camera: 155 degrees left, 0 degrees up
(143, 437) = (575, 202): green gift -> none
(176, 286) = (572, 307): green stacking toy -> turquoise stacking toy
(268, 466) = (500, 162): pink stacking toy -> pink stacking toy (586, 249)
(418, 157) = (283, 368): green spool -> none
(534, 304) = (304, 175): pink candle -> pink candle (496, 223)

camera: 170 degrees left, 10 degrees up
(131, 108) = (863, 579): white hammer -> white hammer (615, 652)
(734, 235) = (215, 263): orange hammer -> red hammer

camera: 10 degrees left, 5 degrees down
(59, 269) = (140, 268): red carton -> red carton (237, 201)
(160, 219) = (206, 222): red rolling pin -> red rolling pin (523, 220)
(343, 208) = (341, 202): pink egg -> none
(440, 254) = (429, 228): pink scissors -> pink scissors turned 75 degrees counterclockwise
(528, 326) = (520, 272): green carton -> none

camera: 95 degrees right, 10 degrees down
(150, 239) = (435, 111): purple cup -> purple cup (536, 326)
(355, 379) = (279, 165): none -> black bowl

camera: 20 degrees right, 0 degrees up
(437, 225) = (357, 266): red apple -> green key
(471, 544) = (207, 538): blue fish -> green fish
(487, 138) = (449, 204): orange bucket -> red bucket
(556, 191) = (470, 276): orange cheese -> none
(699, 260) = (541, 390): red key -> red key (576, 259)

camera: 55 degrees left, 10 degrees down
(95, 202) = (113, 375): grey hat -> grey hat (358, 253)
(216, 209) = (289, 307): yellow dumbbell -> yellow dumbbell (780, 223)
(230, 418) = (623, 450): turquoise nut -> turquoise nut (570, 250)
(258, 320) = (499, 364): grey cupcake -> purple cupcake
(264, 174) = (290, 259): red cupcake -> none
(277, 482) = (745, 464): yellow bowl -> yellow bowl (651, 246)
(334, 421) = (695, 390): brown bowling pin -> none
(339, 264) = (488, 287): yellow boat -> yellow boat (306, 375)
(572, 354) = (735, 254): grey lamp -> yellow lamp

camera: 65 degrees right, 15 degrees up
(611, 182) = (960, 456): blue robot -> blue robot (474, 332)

What is required:
In the entries above, find the line holding "(216, 209) = (289, 307): yellow" and the line holding "(264, 174) = (290, 259): red cupcake -> none"; print both of them and every line between, exactly, and nothing else.

Solution:
(216, 209) = (289, 307): yellow dumbbell -> yellow dumbbell (780, 223)
(230, 418) = (623, 450): turquoise nut -> turquoise nut (570, 250)
(258, 320) = (499, 364): grey cupcake -> purple cupcake
(264, 174) = (290, 259): red cupcake -> none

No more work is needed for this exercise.